**Task directions**
The lines needed are those from the start of the records through the line holding "removed: bright orange tall", each copied exactly.

**Information shown**
■ ■ ■ ■ ■ ■ ■

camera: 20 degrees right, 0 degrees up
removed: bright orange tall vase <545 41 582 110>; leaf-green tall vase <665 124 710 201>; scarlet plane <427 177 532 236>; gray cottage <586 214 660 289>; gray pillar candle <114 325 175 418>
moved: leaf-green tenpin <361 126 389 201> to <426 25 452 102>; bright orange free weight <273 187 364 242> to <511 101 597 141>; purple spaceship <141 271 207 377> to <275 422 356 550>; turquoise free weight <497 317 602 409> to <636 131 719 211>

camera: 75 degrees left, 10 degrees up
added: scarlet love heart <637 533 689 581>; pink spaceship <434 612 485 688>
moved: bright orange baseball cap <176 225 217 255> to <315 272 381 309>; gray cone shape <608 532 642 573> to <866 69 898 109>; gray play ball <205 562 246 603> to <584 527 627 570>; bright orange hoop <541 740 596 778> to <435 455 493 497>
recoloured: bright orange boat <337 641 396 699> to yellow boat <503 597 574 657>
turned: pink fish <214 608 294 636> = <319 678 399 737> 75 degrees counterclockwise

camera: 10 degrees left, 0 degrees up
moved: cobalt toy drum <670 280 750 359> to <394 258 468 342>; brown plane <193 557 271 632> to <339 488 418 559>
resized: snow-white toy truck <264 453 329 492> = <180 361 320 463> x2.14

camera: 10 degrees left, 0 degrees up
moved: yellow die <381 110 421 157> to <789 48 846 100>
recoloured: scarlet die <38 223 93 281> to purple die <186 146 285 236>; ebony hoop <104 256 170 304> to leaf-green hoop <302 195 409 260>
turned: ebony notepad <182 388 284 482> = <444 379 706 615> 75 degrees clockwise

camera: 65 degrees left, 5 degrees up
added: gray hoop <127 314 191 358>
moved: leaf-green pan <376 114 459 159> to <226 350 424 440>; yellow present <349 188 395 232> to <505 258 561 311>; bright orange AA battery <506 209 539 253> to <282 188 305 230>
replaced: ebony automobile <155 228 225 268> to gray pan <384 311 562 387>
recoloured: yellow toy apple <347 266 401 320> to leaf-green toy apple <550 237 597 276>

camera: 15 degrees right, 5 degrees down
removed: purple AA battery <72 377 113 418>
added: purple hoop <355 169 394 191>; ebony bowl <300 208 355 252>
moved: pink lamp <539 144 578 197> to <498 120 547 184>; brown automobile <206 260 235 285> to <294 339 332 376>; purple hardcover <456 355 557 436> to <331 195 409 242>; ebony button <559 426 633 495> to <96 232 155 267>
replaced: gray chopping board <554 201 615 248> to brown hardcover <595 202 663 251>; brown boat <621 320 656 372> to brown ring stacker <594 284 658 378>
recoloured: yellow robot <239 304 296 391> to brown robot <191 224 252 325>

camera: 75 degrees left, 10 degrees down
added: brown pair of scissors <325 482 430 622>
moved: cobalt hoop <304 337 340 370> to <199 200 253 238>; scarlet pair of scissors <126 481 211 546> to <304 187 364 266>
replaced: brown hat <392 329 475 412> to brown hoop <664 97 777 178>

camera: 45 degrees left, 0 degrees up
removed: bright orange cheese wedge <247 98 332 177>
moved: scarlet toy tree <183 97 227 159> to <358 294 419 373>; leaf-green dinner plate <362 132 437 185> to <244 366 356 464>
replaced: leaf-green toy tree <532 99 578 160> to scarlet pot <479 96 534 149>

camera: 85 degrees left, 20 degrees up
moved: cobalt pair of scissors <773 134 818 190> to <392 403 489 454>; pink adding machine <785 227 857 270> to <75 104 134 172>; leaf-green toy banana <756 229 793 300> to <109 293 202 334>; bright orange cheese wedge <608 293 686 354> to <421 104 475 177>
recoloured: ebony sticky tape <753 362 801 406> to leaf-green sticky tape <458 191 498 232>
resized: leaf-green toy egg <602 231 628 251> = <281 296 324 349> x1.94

■ ■ ■ ■ ■ ■ ■

**Worked solution**
camera: 20 degrees right, 0 degrees up
removed: bright orange tall vase <545 41 582 110>; leaf-green tall vase <665 124 710 201>; scarlet plane <427 177 532 236>; gray cottage <586 214 660 289>; gray pillar candle <114 325 175 418>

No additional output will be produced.